Data extracted from a collection
◇ ◇ ◇ ◇
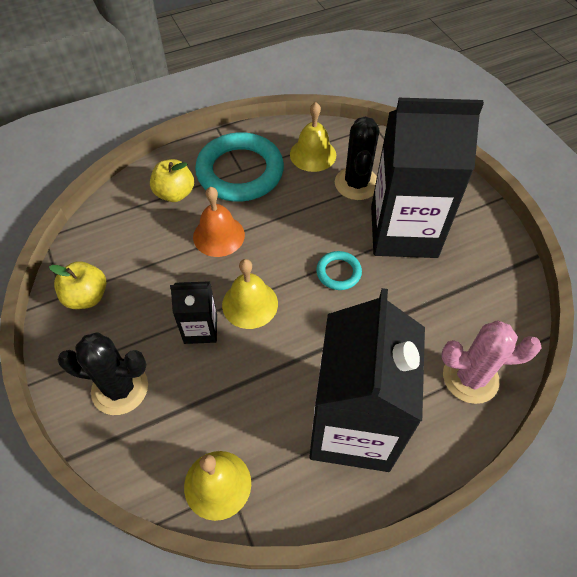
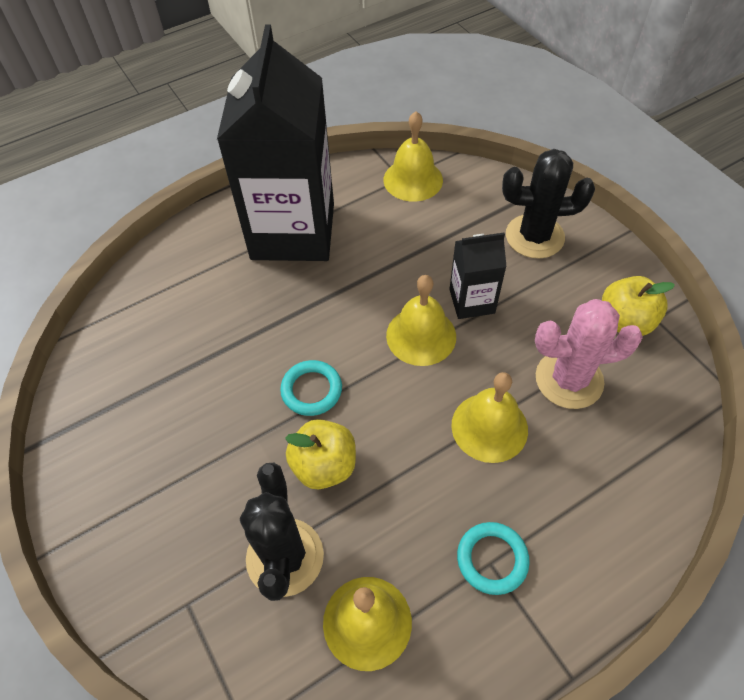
camera: 175 degrees right, 0 degrees up
(175, 193) = (585, 496): yellow apple -> yellow apple (324, 465)
(218, 235) = (489, 427): orange bell -> yellow bell
(240, 172) = (492, 559): turquoise ring -> turquoise ring, size x0.46
(403, 231) = (215, 467): black carton -> none
(470, 377) = (165, 286): pink cactus -> pink cactus (569, 380)

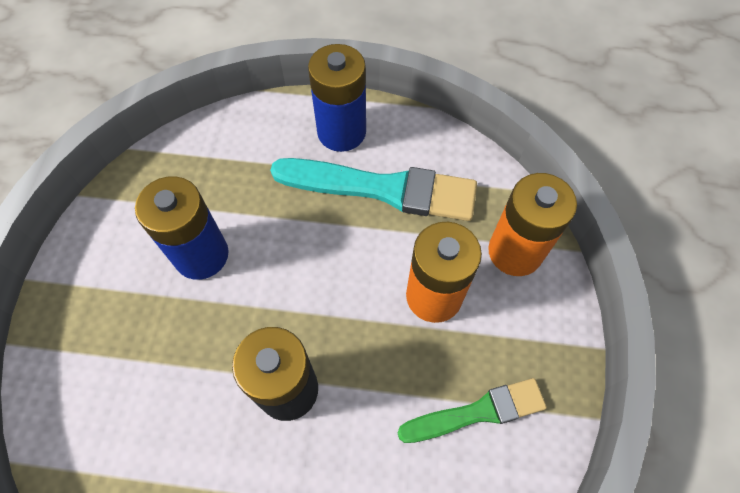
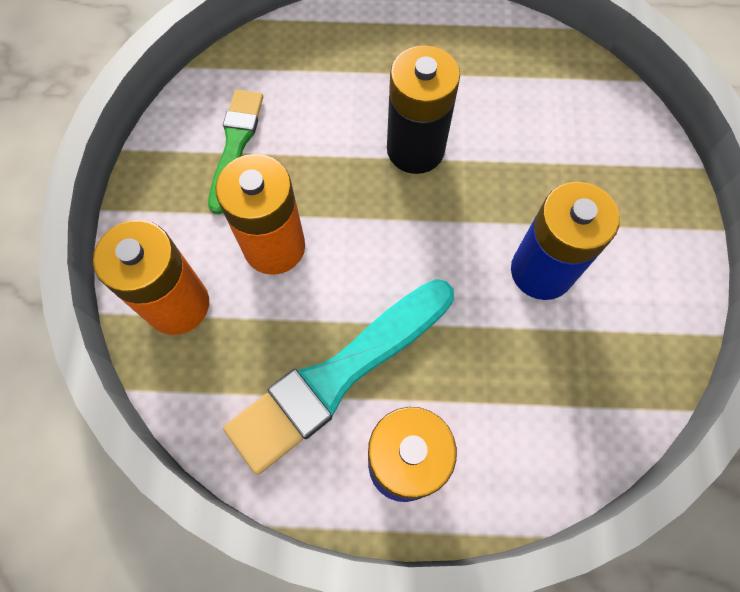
camera: 175 degrees right, 5 degrees up
(383, 189) = (338, 376): turquoise brush -> turquoise brush turned 45 degrees counterclockwise
(477, 412) = (235, 145): green brush -> green brush turned 120 degrees clockwise

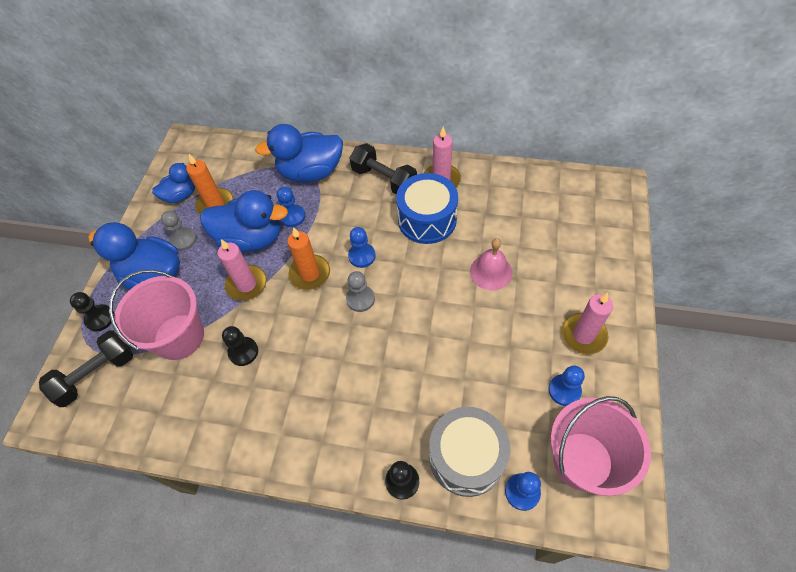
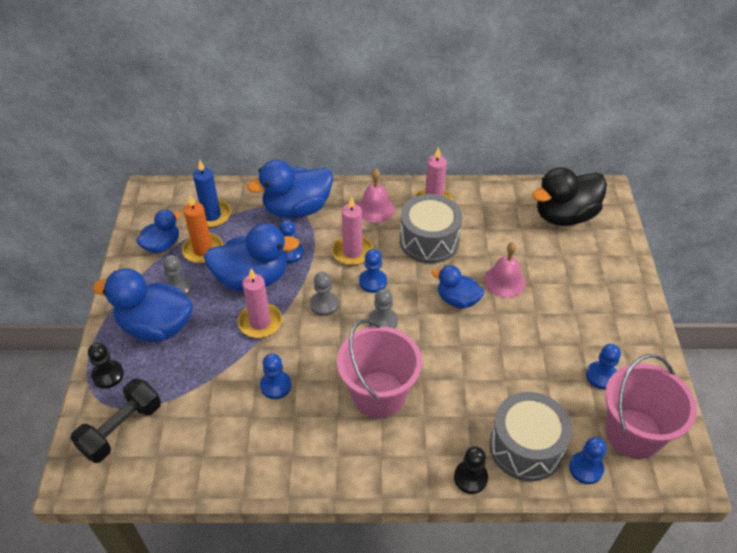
camera: 15 degrees left, 10 degrees down
(179, 337) = (202, 381): pink bucket -> pink bucket (378, 394)
(232, 170) = (211, 215): none -> blue candle
(243, 352) = (275, 386): black pawn -> blue pawn
(310, 274) = (324, 304): orange candle -> grey pawn
(384, 179) = (375, 208): black dumbbell -> pink bell
(427, 219) = (429, 241): blue drum -> grey drum
(438, 286) = (457, 300): none -> blue duck
(570, 208) = (564, 216): none -> black duck
(583, 335) = (606, 326): pink candle -> pink candle (352, 252)

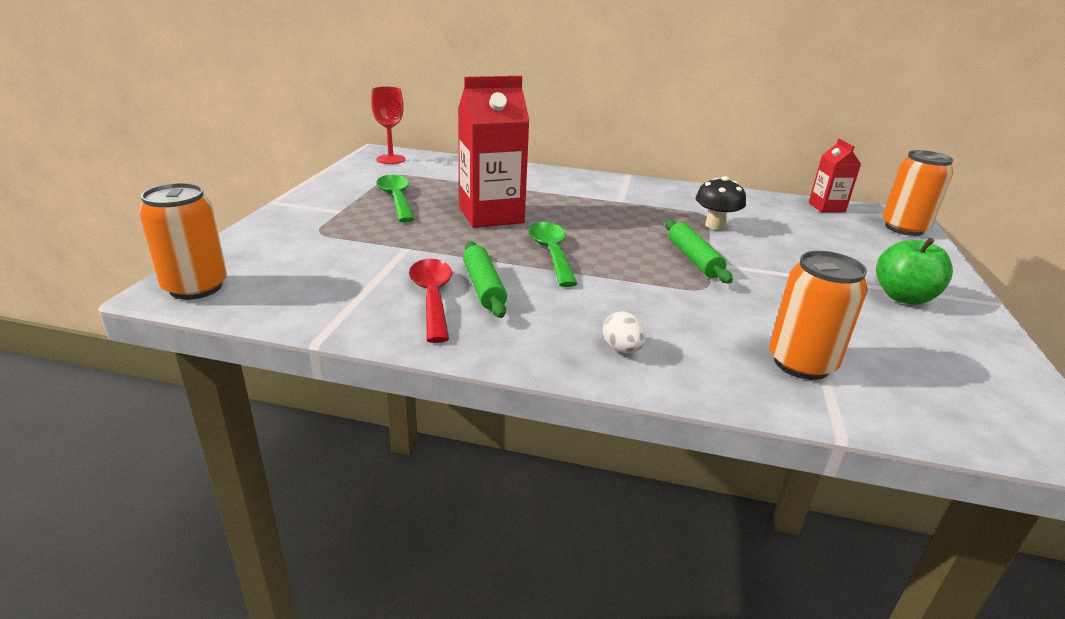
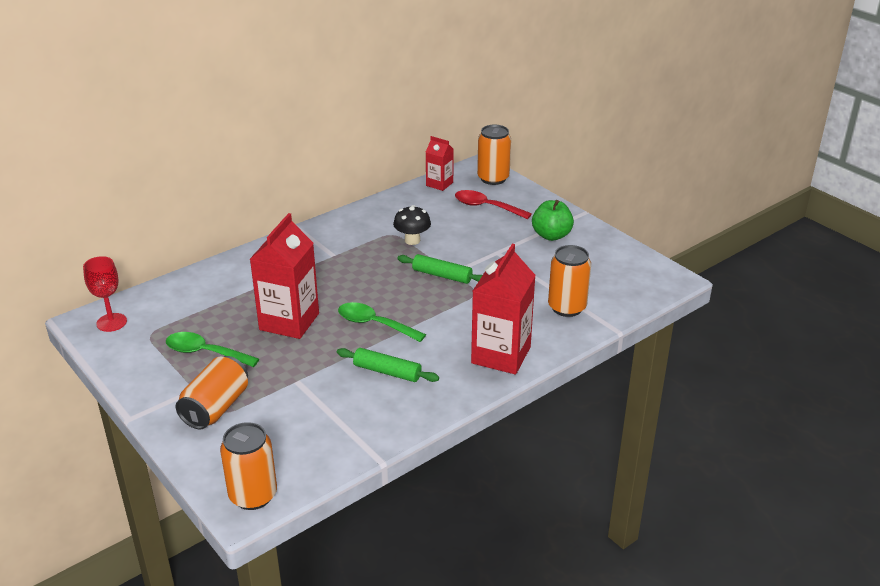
camera: 50 degrees left, 5 degrees up
(322, 227) = (216, 408): none -> orange can
(432, 297) = (378, 397): red spoon -> red spoon (486, 207)
(622, 349) = (501, 355): white egg -> red carton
◇ ◇ ◇ ◇
EXERCISE AIM: Set down word for word the lines from the opening of the entries above through the line that contains "(570, 208) = (564, 216): none -> black duck", and omit every picture.

ANSWER TO THE PROBLEM:
camera: 175 degrees right, 0 degrees up
(175, 193) = (585, 496): yellow apple -> yellow apple (324, 465)
(218, 235) = (489, 427): orange bell -> yellow bell
(240, 172) = (492, 559): turquoise ring -> turquoise ring, size x0.46
(403, 231) = (215, 467): black carton -> none
(470, 377) = (165, 286): pink cactus -> pink cactus (569, 380)

camera: 175 degrees right, 5 degrees up
(383, 189) = (338, 376): turquoise brush -> turquoise brush turned 45 degrees counterclockwise
(477, 412) = (235, 145): green brush -> green brush turned 120 degrees clockwise

camera: 15 degrees left, 10 degrees down
(179, 337) = (202, 381): pink bucket -> pink bucket (378, 394)
(232, 170) = (211, 215): none -> blue candle
(243, 352) = (275, 386): black pawn -> blue pawn
(310, 274) = (324, 304): orange candle -> grey pawn
(384, 179) = (375, 208): black dumbbell -> pink bell
(427, 219) = (429, 241): blue drum -> grey drum
(438, 286) = (457, 300): none -> blue duck
(570, 208) = (564, 216): none -> black duck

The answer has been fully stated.